++++ Data for analysis ++++

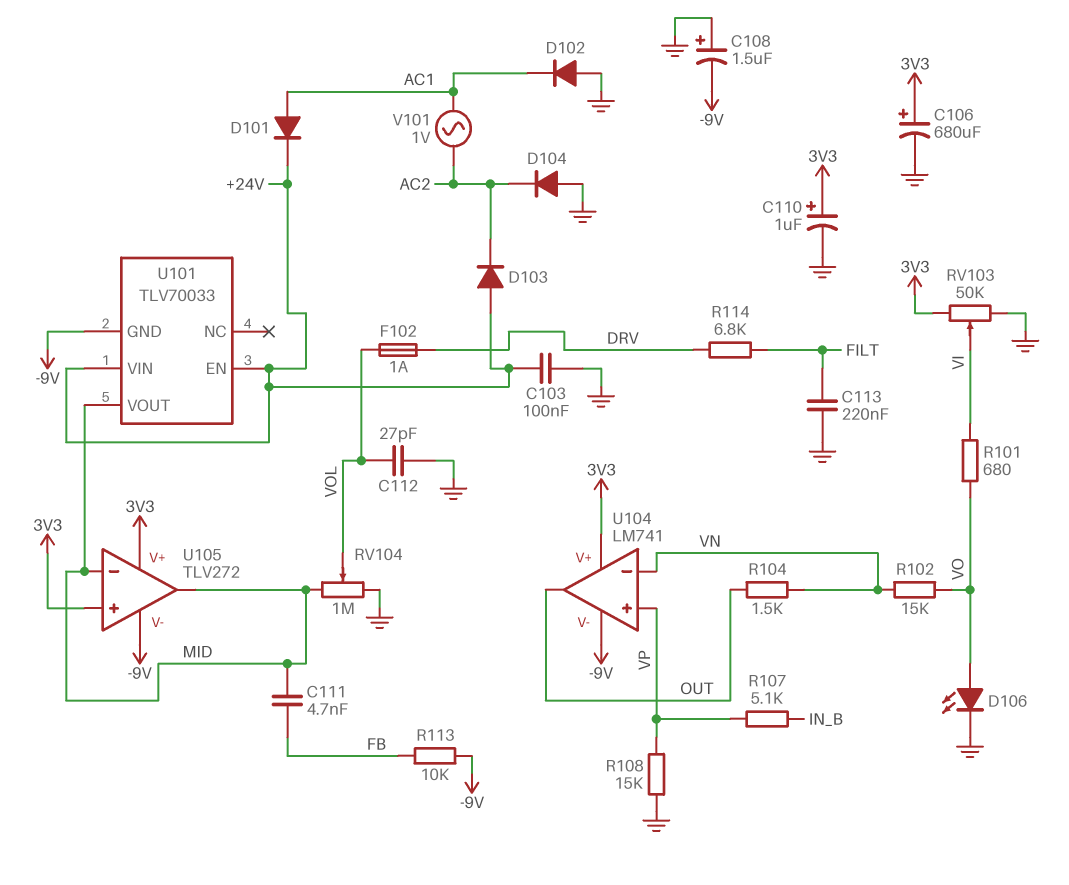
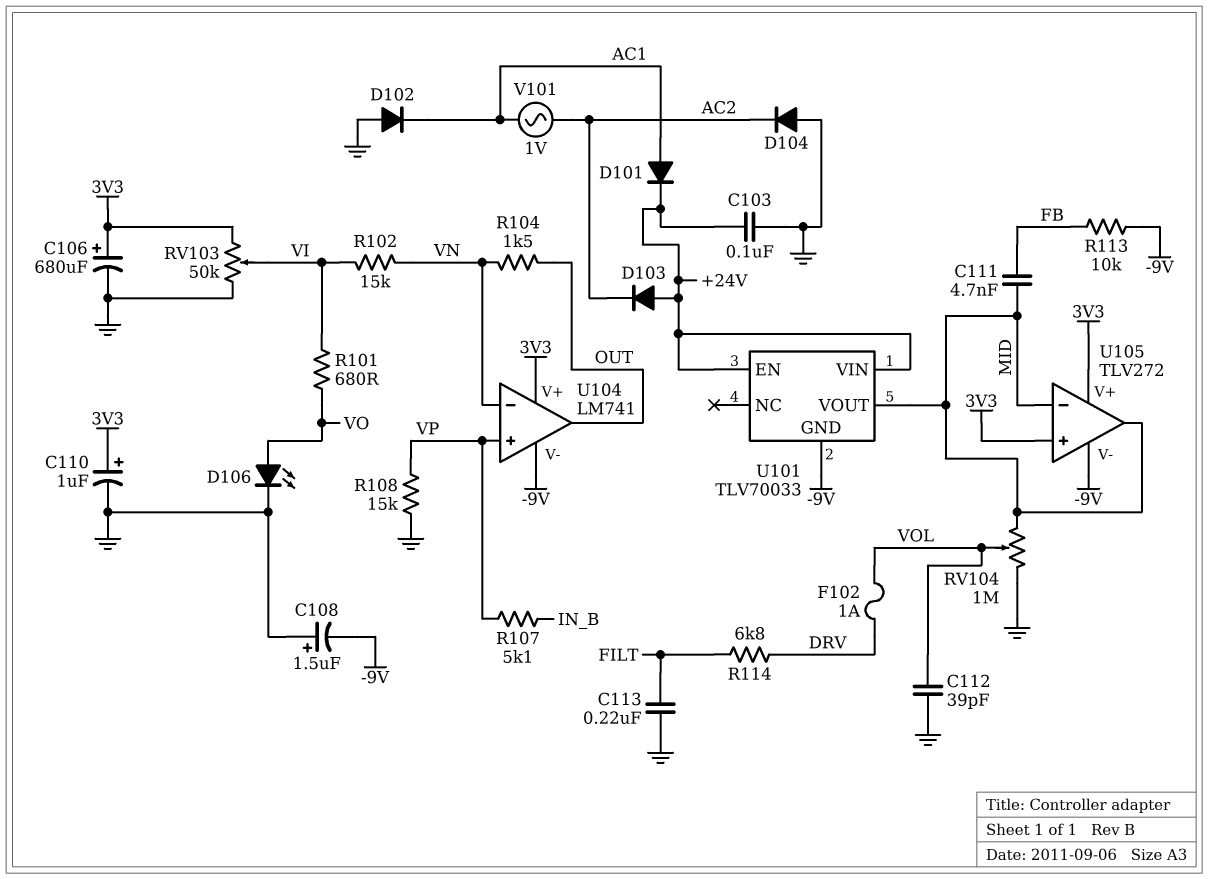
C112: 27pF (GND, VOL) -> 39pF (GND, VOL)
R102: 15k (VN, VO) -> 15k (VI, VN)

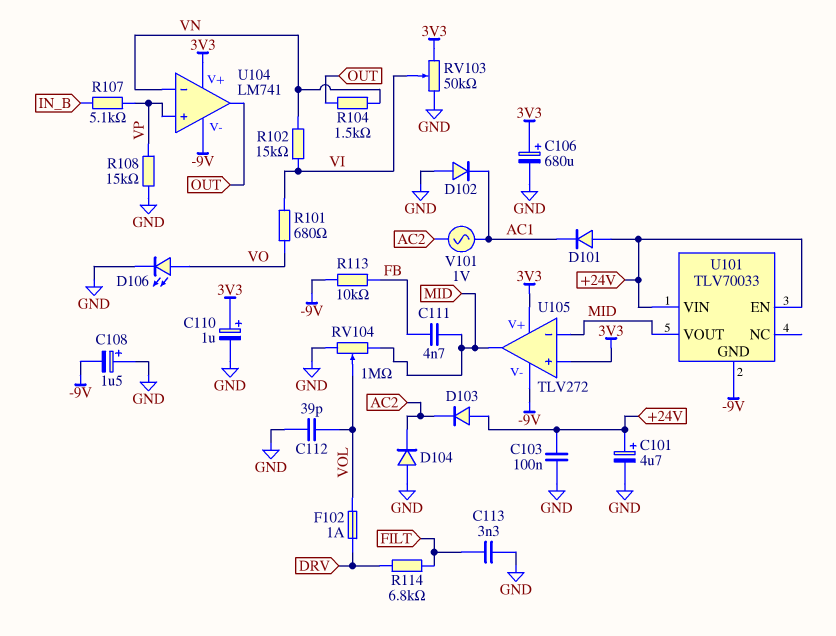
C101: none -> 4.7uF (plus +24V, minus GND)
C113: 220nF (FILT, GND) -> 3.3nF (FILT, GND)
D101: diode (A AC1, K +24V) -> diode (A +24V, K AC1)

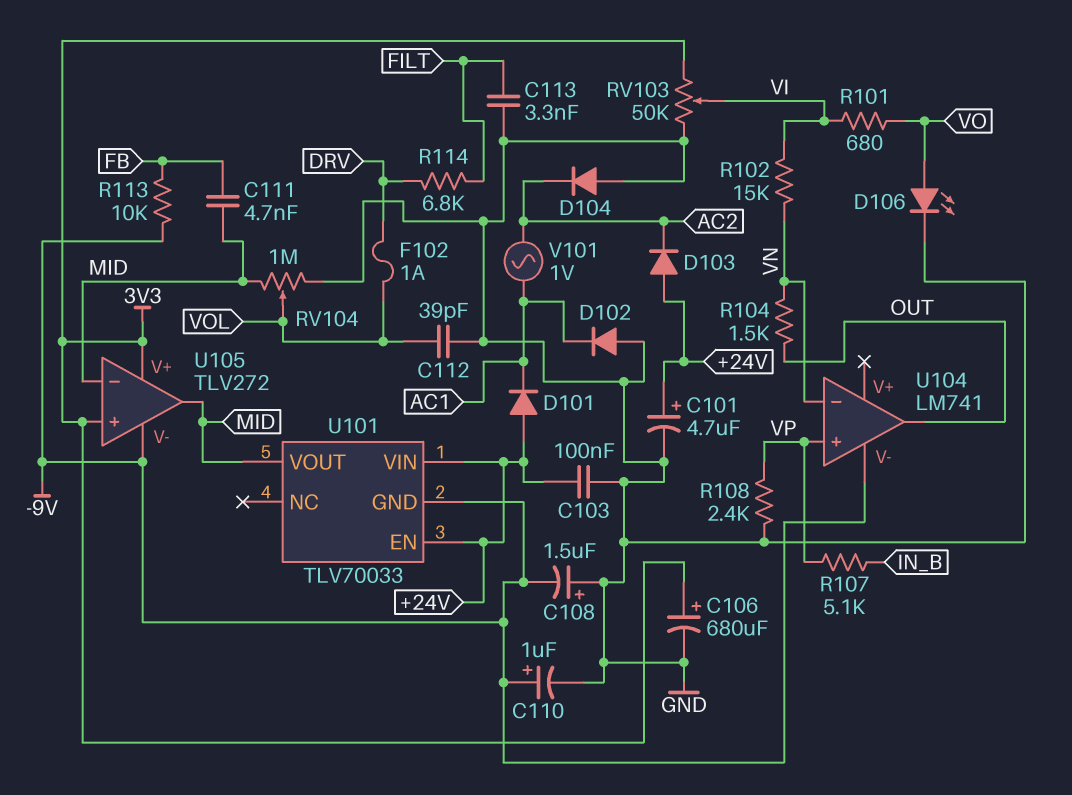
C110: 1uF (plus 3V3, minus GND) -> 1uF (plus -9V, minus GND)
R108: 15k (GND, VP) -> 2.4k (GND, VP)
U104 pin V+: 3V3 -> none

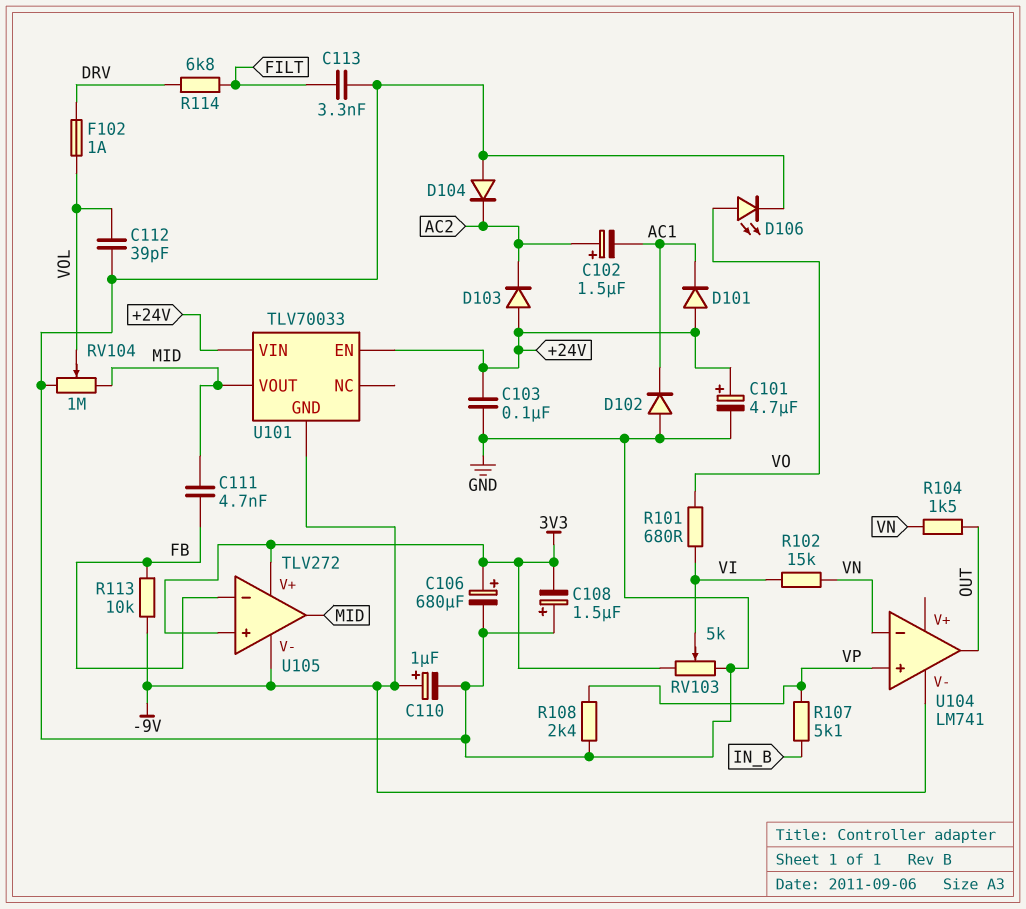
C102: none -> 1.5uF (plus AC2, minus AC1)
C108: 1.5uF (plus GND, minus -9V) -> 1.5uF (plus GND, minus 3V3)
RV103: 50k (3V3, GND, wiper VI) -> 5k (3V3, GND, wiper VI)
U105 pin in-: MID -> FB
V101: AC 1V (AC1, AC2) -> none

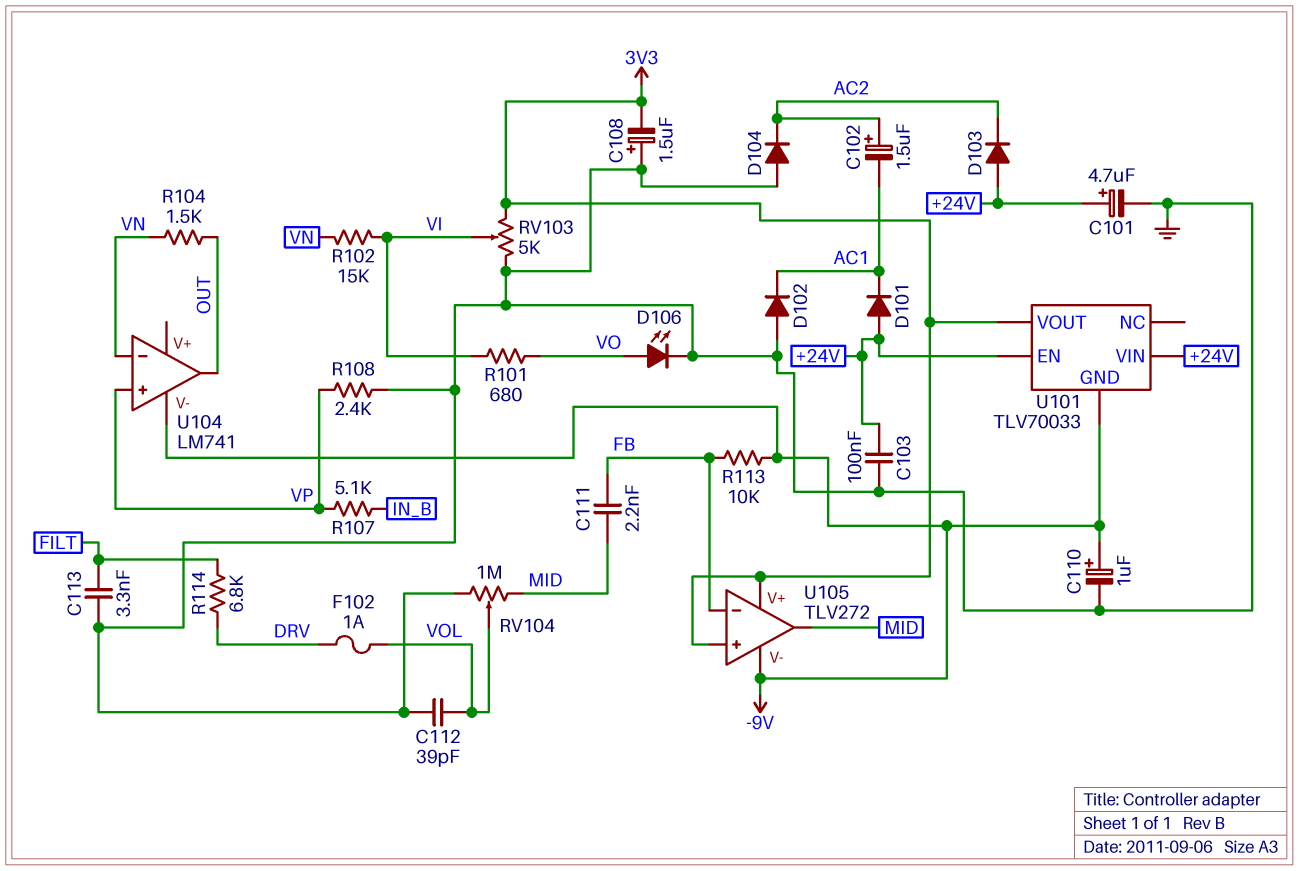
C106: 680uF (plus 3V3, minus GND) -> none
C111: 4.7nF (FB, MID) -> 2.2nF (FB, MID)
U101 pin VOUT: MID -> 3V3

++++

The task: If a line in the records contains the word "minus", copy it.

Answer:
C101: none -> 4.7uF (plus +24V, minus GND)
C110: 1uF (plus 3V3, minus GND) -> 1uF (plus -9V, minus GND)
C102: none -> 1.5uF (plus AC2, minus AC1)
C108: 1.5uF (plus GND, minus -9V) -> 1.5uF (plus GND, minus 3V3)
C106: 680uF (plus 3V3, minus GND) -> none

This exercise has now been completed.